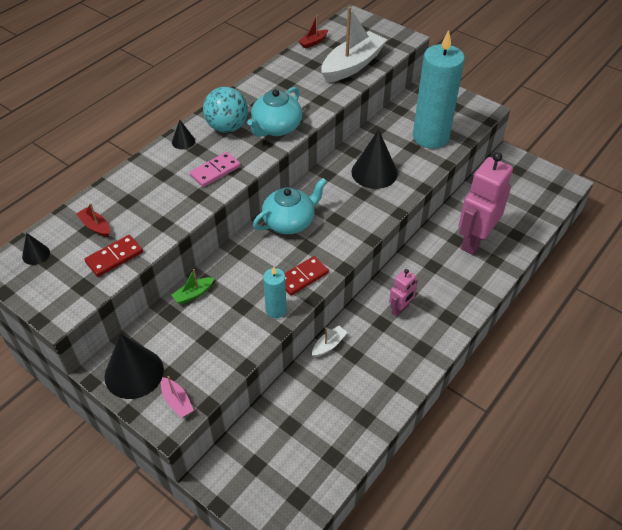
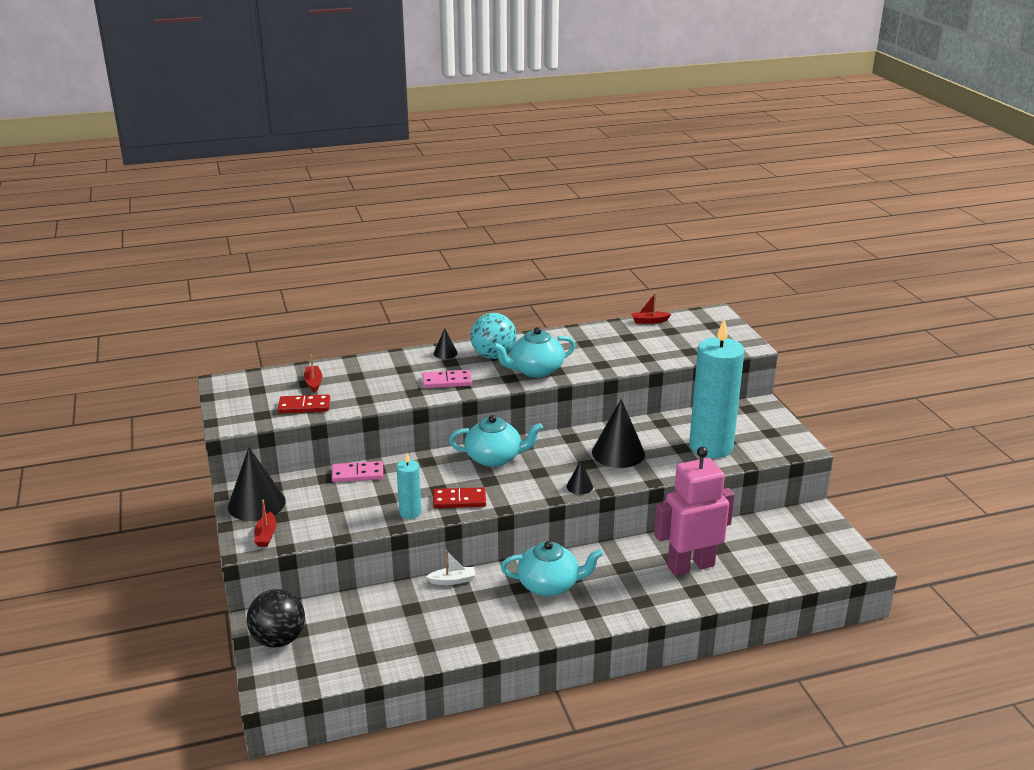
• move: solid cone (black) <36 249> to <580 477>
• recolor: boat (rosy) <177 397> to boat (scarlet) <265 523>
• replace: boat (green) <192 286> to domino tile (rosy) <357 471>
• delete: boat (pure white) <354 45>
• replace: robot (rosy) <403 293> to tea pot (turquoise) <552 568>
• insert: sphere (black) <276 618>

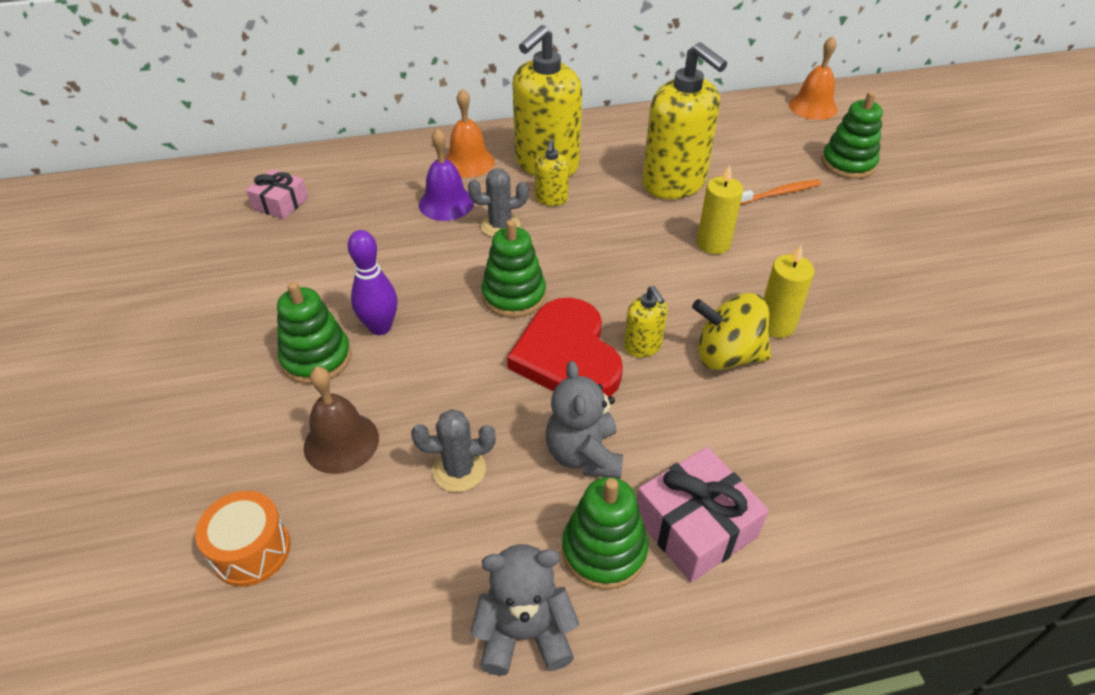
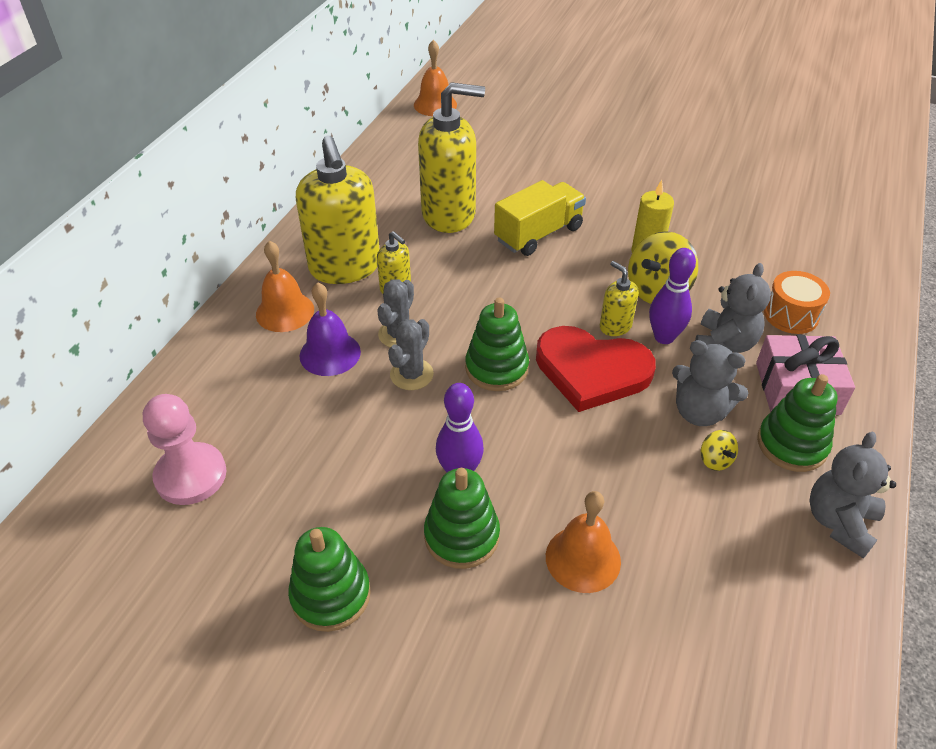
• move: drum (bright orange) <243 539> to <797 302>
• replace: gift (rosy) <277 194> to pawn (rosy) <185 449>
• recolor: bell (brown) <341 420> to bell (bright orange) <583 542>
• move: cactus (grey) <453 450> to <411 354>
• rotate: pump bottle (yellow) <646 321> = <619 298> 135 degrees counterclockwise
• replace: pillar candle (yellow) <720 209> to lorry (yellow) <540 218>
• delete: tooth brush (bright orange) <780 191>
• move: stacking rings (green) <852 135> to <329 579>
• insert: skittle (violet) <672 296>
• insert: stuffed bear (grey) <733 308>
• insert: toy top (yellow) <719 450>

* **WORK REQUEST**
Print, from the entries above, the line with "(rosy) <357 471>", the line with "(turquoise) <552 568>" and all lines between them, exactly and with nothing else.

* **FINISHED TASK**
• replace: boat (green) <192 286> to domino tile (rosy) <357 471>
• delete: boat (pure white) <354 45>
• replace: robot (rosy) <403 293> to tea pot (turquoise) <552 568>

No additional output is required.